Starting with the line that contains "Mask every instance" and stopping after the line that contains "with SVG masks.", output every line exactly as it stands.
========================
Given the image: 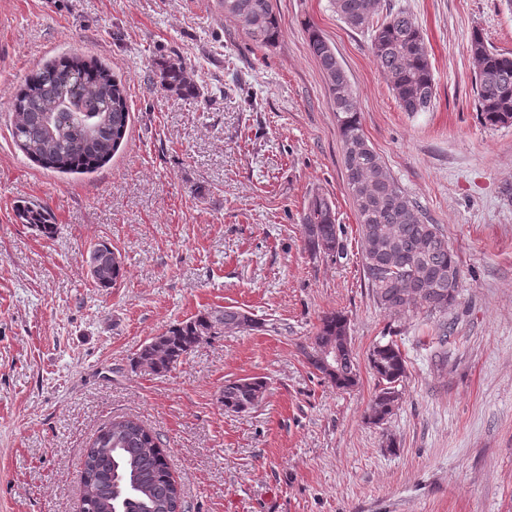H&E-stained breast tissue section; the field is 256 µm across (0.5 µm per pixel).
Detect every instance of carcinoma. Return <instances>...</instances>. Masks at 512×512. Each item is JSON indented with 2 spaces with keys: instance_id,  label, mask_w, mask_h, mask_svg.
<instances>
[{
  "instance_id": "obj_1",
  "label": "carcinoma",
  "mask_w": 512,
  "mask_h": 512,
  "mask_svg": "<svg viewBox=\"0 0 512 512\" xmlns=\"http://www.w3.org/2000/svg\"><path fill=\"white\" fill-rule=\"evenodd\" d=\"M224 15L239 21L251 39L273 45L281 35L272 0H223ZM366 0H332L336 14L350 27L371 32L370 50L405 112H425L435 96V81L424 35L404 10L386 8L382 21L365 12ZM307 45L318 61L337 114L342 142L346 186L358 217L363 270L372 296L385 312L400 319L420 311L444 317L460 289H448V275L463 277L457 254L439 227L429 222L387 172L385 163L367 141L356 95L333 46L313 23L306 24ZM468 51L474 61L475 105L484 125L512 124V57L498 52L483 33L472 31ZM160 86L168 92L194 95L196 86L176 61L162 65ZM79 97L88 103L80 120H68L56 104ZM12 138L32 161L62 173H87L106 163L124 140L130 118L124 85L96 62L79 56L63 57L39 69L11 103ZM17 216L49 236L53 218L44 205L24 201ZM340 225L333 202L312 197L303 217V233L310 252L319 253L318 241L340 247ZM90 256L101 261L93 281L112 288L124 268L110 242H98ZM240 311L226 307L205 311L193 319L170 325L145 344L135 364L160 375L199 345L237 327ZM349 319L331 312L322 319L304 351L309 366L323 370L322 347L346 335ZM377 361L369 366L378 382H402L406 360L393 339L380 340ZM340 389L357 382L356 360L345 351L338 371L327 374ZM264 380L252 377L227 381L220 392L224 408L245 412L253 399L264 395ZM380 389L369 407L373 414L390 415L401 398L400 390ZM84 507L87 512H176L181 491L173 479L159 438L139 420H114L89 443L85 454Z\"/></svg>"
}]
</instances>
========================
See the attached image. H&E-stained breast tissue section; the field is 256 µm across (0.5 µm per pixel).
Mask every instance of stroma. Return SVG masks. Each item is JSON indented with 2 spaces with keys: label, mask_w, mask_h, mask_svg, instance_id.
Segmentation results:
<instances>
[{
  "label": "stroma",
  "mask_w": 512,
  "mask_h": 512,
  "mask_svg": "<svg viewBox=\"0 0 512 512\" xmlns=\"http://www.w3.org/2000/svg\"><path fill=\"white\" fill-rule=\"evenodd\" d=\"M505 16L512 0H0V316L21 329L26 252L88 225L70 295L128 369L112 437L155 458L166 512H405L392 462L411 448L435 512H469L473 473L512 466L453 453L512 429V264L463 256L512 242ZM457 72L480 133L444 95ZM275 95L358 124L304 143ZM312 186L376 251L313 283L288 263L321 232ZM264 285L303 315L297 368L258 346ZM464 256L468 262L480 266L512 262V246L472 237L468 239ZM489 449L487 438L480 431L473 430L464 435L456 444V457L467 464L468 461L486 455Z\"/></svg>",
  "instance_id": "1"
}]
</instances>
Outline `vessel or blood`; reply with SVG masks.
========================
**The solution:**
Mask every instance of stroma. Return SVG masks. Each item is JSON indented with 2 spaces with keys: label, mask_w, mask_h, mask_svg, instance_id.
Segmentation results:
<instances>
[{
  "label": "stroma",
  "mask_w": 512,
  "mask_h": 512,
  "mask_svg": "<svg viewBox=\"0 0 512 512\" xmlns=\"http://www.w3.org/2000/svg\"><path fill=\"white\" fill-rule=\"evenodd\" d=\"M505 16L512 0H0V316L21 329L26 252L88 225L70 295L128 369L112 437L155 458L166 512H405L392 462L411 448L435 512H469L473 473L512 466L453 453L512 429V264L463 256L512 242ZM457 72L480 133L444 95ZM275 95L358 124L304 143ZM312 186L376 251L313 283L288 263L321 232ZM264 285L303 315L297 368L258 346ZM464 256L468 262L480 266L512 262V246L472 237L468 239ZM489 449L487 438L480 431L473 430L464 435L456 444V457L467 464L468 461L486 455Z\"/></svg>",
  "instance_id": "1"
}]
</instances>
Outline `vessel or blood`; reply with SVG masks.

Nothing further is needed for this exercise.